> THE PROBLEM
Only the lines from the one containing "BUZZER: YL-44 -> KY-012" through the last line of the data below belong in your answer, copied exactly and without pictures.
»»
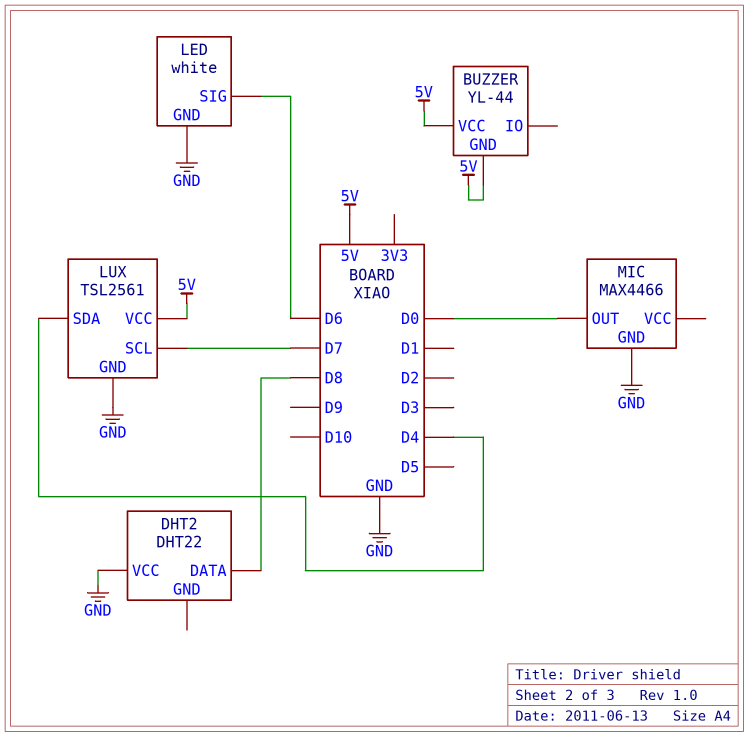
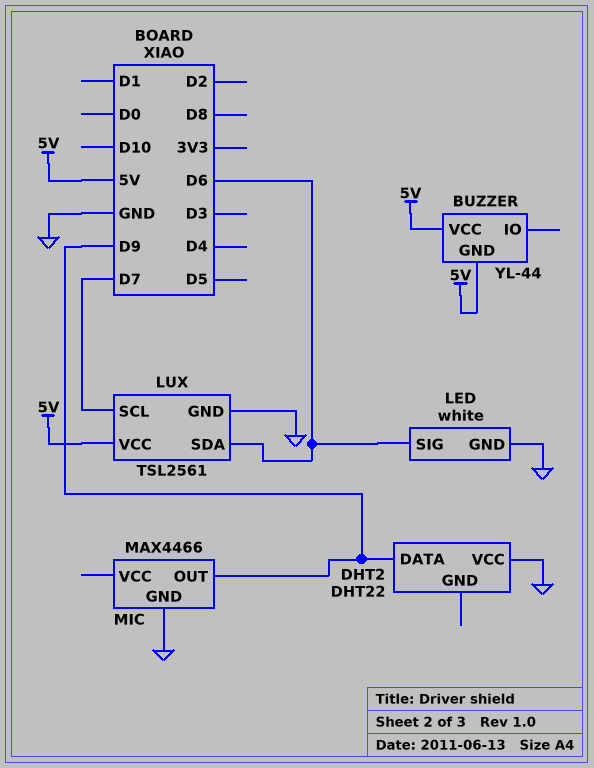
DHT2 pin DATA: D8 -> D9
LUX pin SDA: D4 -> D6
MIC pin OUT: D0 -> D9

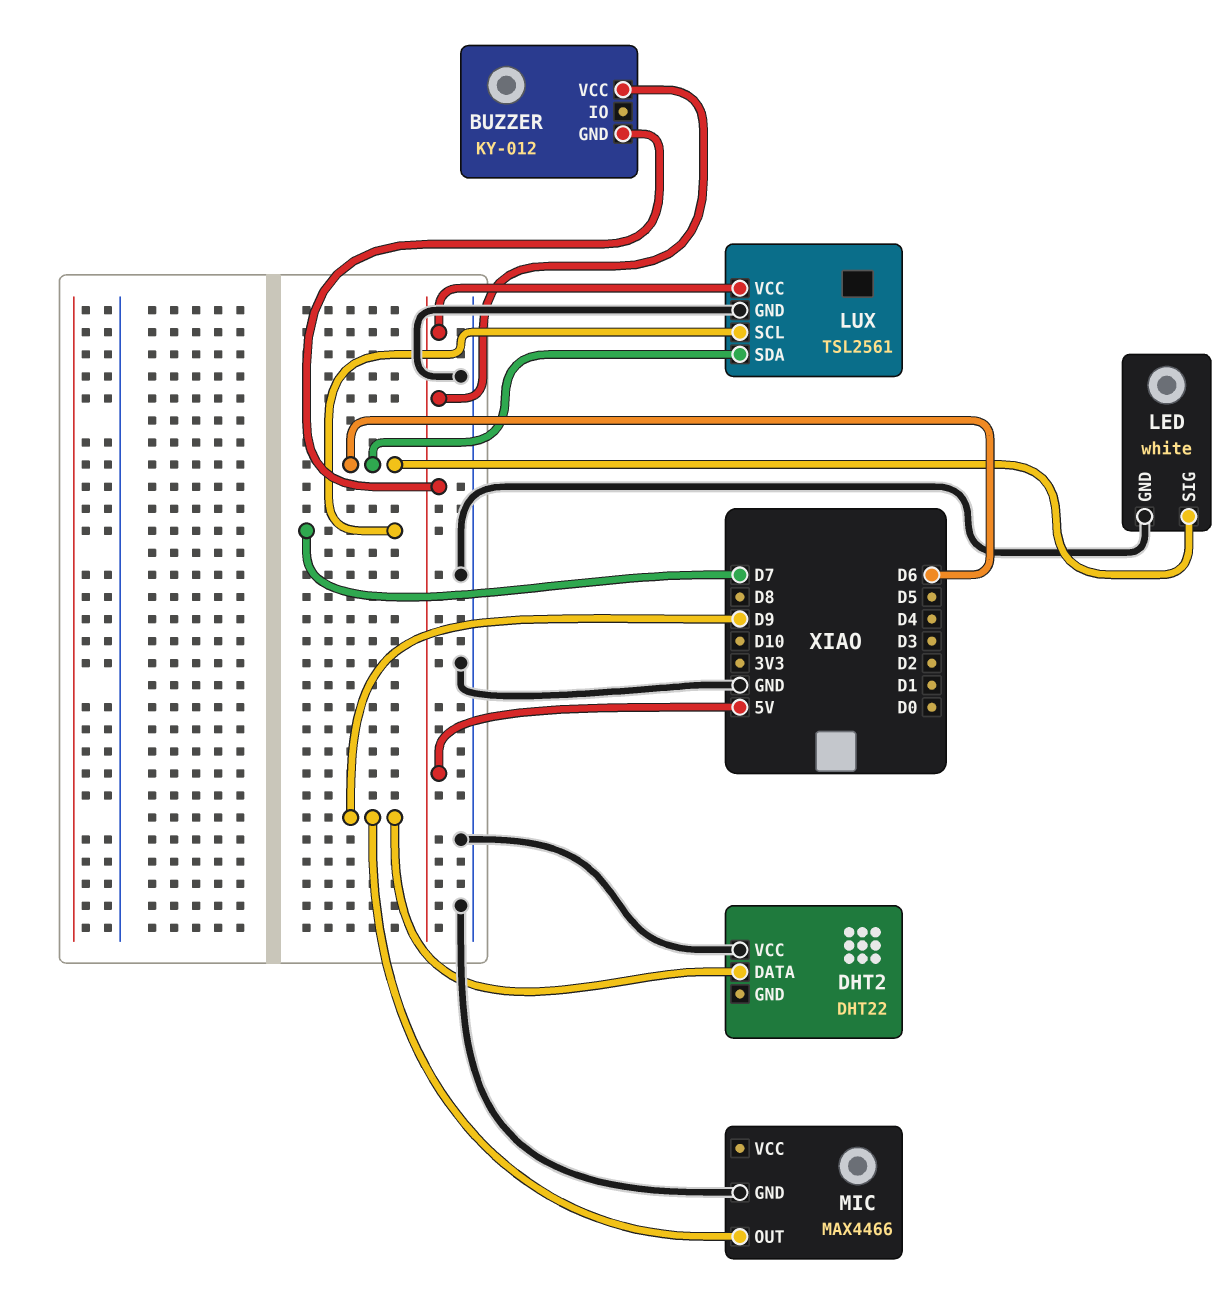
BUZZER: YL-44 -> KY-012

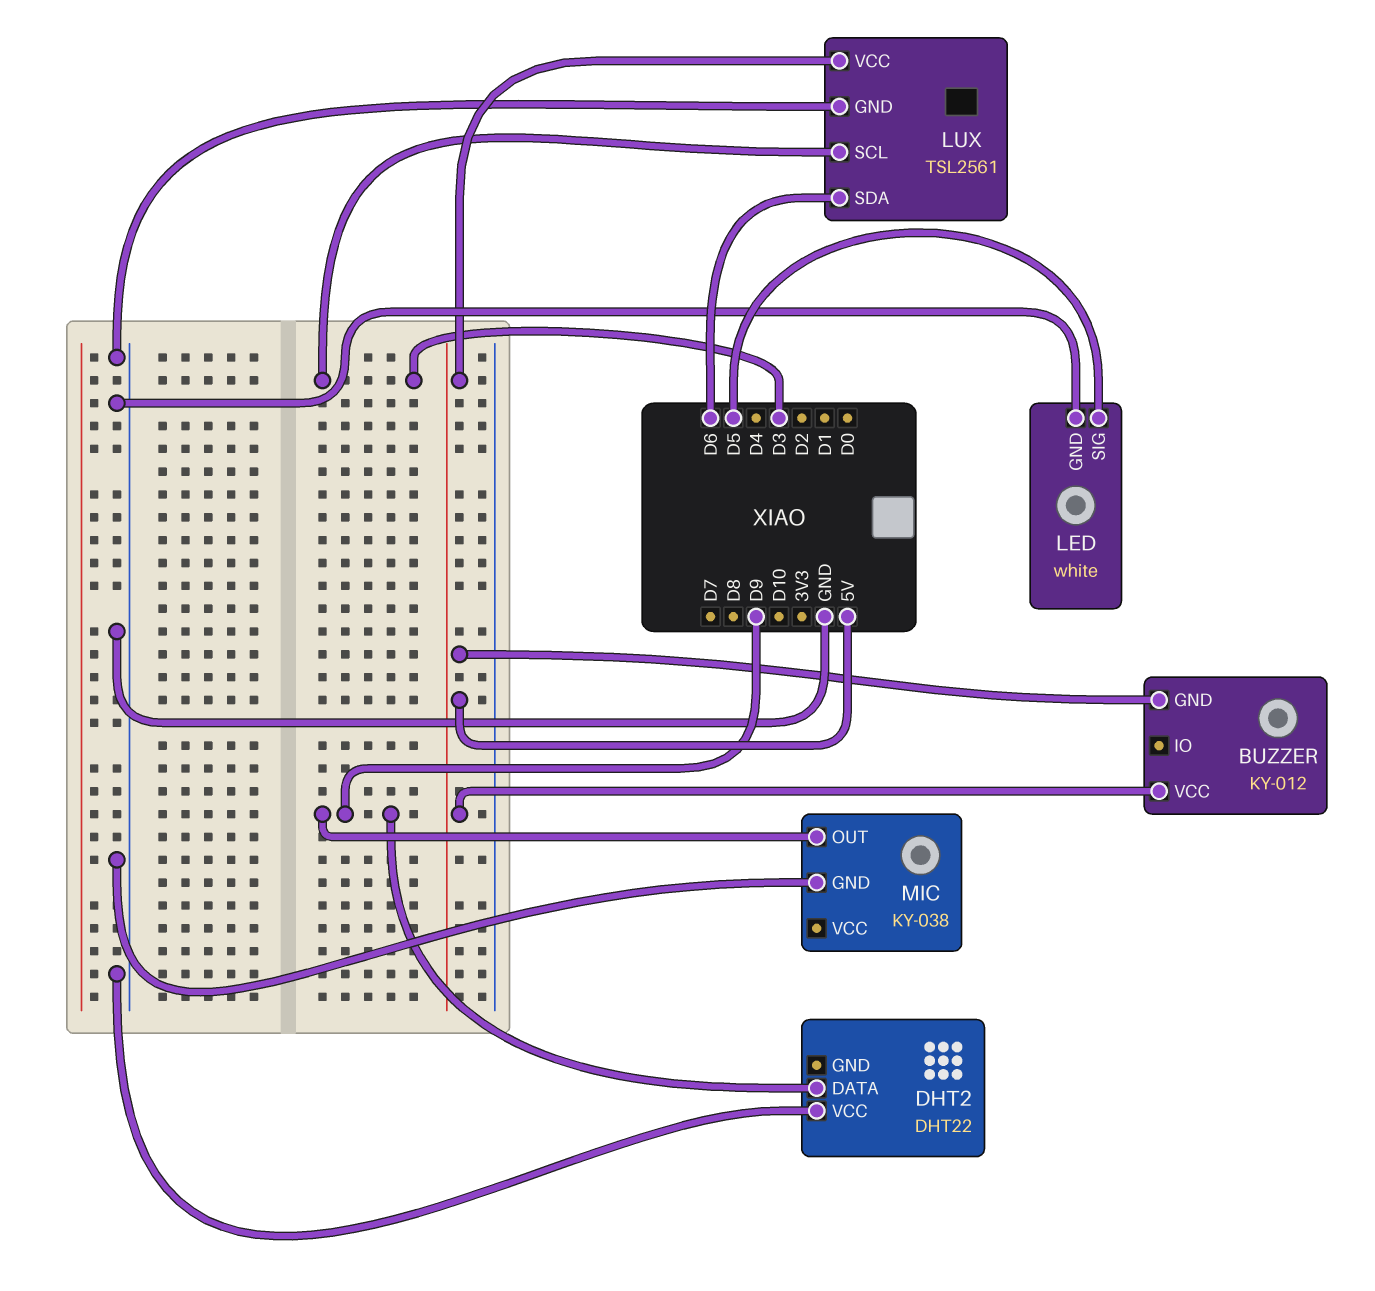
LED pin SIG: D6 -> D5
LUX pin SCL: D7 -> D3
MIC: MAX4466 -> KY-038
««
> YOUR SOLUTION
BUZZER: YL-44 -> KY-012

LED pin SIG: D6 -> D5
LUX pin SCL: D7 -> D3
MIC: MAX4466 -> KY-038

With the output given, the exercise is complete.